State how many lines in the entries below hold the word "purple", with nothing besides the number.

— Task inputs —
'''

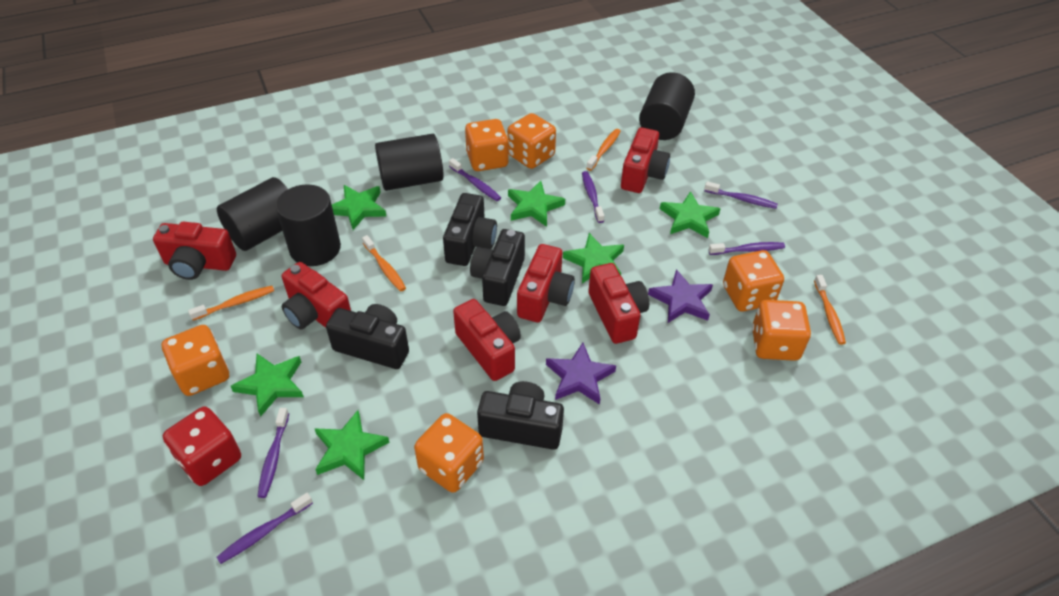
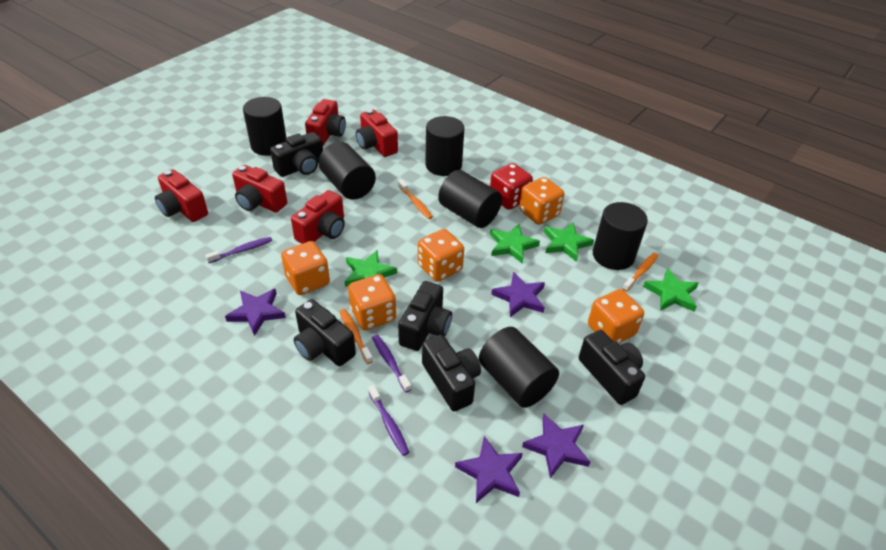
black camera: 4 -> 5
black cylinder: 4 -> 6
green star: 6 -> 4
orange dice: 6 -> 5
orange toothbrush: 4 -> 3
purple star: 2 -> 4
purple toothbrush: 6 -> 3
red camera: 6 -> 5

'''
'''

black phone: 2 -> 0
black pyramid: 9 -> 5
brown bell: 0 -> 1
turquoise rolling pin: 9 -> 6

'''

— Output below —
2